Data to process START

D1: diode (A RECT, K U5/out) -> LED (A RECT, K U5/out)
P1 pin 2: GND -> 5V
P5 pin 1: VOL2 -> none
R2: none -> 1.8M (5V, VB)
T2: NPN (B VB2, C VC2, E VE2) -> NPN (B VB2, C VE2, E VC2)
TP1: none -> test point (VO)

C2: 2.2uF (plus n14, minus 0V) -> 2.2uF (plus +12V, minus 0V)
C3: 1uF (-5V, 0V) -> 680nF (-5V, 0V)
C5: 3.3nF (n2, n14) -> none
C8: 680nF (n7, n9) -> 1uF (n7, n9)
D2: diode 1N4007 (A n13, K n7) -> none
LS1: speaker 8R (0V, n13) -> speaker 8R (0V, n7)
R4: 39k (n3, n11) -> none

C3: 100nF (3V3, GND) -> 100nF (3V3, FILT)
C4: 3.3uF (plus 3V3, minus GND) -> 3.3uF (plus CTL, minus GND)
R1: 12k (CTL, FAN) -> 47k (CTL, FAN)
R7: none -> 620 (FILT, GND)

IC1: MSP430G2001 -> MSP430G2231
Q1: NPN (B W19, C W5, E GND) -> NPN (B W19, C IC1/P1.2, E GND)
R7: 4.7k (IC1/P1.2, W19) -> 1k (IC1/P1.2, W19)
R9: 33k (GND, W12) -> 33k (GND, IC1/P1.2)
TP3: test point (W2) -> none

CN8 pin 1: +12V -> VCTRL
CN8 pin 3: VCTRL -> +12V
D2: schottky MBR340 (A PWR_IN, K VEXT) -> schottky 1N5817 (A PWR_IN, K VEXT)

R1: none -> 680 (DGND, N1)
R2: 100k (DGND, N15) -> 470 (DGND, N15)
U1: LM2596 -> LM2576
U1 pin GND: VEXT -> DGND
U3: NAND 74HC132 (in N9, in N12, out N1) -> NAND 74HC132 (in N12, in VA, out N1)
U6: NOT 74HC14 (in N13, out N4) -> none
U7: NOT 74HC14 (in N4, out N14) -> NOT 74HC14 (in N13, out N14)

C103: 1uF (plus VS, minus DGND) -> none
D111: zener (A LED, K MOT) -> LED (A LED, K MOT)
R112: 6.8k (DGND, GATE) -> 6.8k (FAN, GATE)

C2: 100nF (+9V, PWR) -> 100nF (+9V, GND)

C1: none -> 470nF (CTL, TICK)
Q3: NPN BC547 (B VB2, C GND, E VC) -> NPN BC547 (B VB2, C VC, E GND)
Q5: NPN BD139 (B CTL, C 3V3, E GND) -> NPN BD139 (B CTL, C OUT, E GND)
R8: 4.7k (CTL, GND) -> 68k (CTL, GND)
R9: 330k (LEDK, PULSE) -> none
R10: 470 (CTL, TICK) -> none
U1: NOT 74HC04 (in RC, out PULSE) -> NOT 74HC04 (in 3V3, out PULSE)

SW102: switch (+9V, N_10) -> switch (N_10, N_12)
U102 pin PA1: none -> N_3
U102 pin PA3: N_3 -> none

Data to process END

◆ What you will do: What you return should be exactly the lines above, starting at the one with "TP1: none -> test point (VO)" and ending at the one with "R9: 330k (LEDK, PULSE) -> none", and nothing else.

◆ Your solution:
TP1: none -> test point (VO)

C2: 2.2uF (plus n14, minus 0V) -> 2.2uF (plus +12V, minus 0V)
C3: 1uF (-5V, 0V) -> 680nF (-5V, 0V)
C5: 3.3nF (n2, n14) -> none
C8: 680nF (n7, n9) -> 1uF (n7, n9)
D2: diode 1N4007 (A n13, K n7) -> none
LS1: speaker 8R (0V, n13) -> speaker 8R (0V, n7)
R4: 39k (n3, n11) -> none

C3: 100nF (3V3, GND) -> 100nF (3V3, FILT)
C4: 3.3uF (plus 3V3, minus GND) -> 3.3uF (plus CTL, minus GND)
R1: 12k (CTL, FAN) -> 47k (CTL, FAN)
R7: none -> 620 (FILT, GND)

IC1: MSP430G2001 -> MSP430G2231
Q1: NPN (B W19, C W5, E GND) -> NPN (B W19, C IC1/P1.2, E GND)
R7: 4.7k (IC1/P1.2, W19) -> 1k (IC1/P1.2, W19)
R9: 33k (GND, W12) -> 33k (GND, IC1/P1.2)
TP3: test point (W2) -> none

CN8 pin 1: +12V -> VCTRL
CN8 pin 3: VCTRL -> +12V
D2: schottky MBR340 (A PWR_IN, K VEXT) -> schottky 1N5817 (A PWR_IN, K VEXT)

R1: none -> 680 (DGND, N1)
R2: 100k (DGND, N15) -> 470 (DGND, N15)
U1: LM2596 -> LM2576
U1 pin GND: VEXT -> DGND
U3: NAND 74HC132 (in N9, in N12, out N1) -> NAND 74HC132 (in N12, in VA, out N1)
U6: NOT 74HC14 (in N13, out N4) -> none
U7: NOT 74HC14 (in N4, out N14) -> NOT 74HC14 (in N13, out N14)

C103: 1uF (plus VS, minus DGND) -> none
D111: zener (A LED, K MOT) -> LED (A LED, K MOT)
R112: 6.8k (DGND, GATE) -> 6.8k (FAN, GATE)

C2: 100nF (+9V, PWR) -> 100nF (+9V, GND)

C1: none -> 470nF (CTL, TICK)
Q3: NPN BC547 (B VB2, C GND, E VC) -> NPN BC547 (B VB2, C VC, E GND)
Q5: NPN BD139 (B CTL, C 3V3, E GND) -> NPN BD139 (B CTL, C OUT, E GND)
R8: 4.7k (CTL, GND) -> 68k (CTL, GND)
R9: 330k (LEDK, PULSE) -> none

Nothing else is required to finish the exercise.